The task> Copy the listing verbatim, excluding any images found in it.

Data for this task>
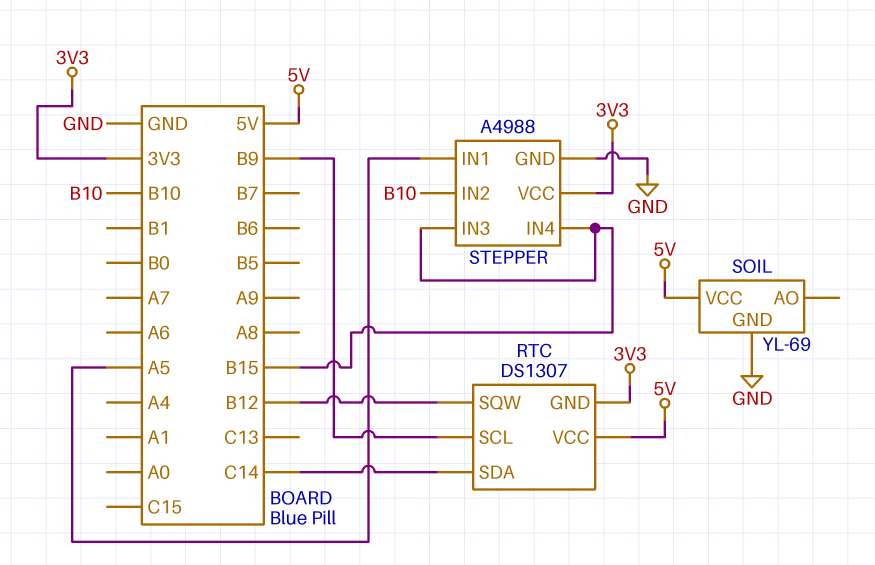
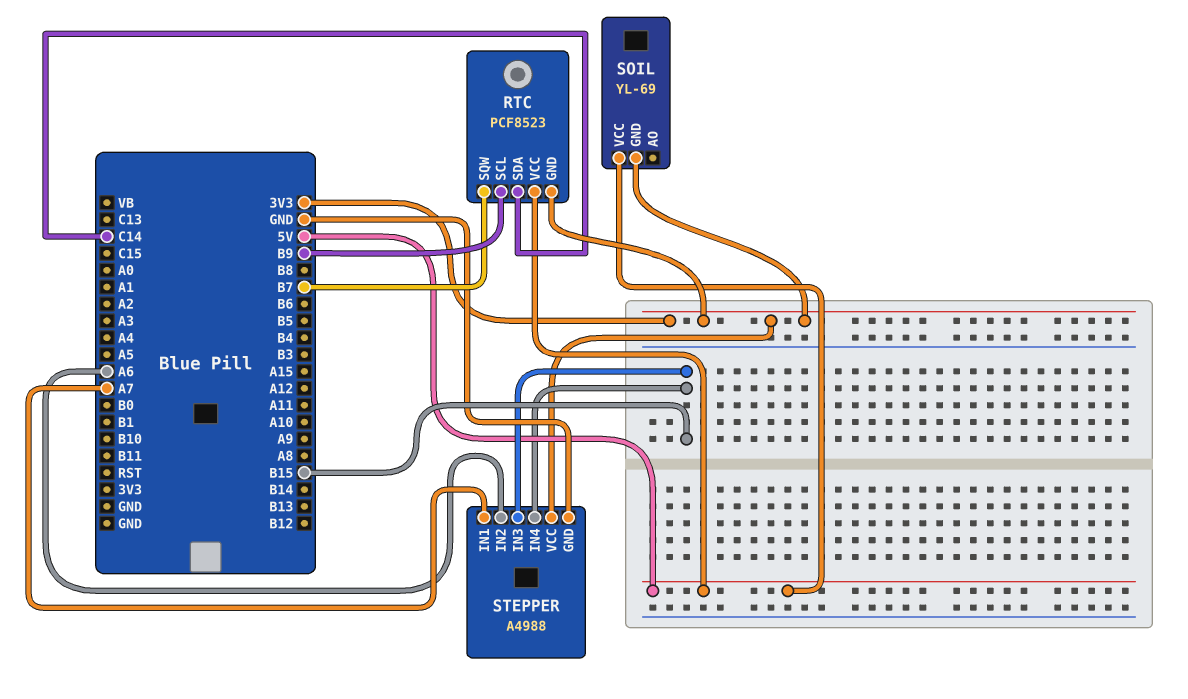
RTC: DS1307 -> PCF8523
RTC pin SQW: B12 -> B7
SOIL pin GND: GND -> 3V3
STEPPER pin IN1: A5 -> A7
STEPPER pin IN2: B10 -> A6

Response area>
RTC: DS1307 -> PCF8523
RTC pin SQW: B12 -> B7
SOIL pin GND: GND -> 3V3
STEPPER pin IN1: A5 -> A7
STEPPER pin IN2: B10 -> A6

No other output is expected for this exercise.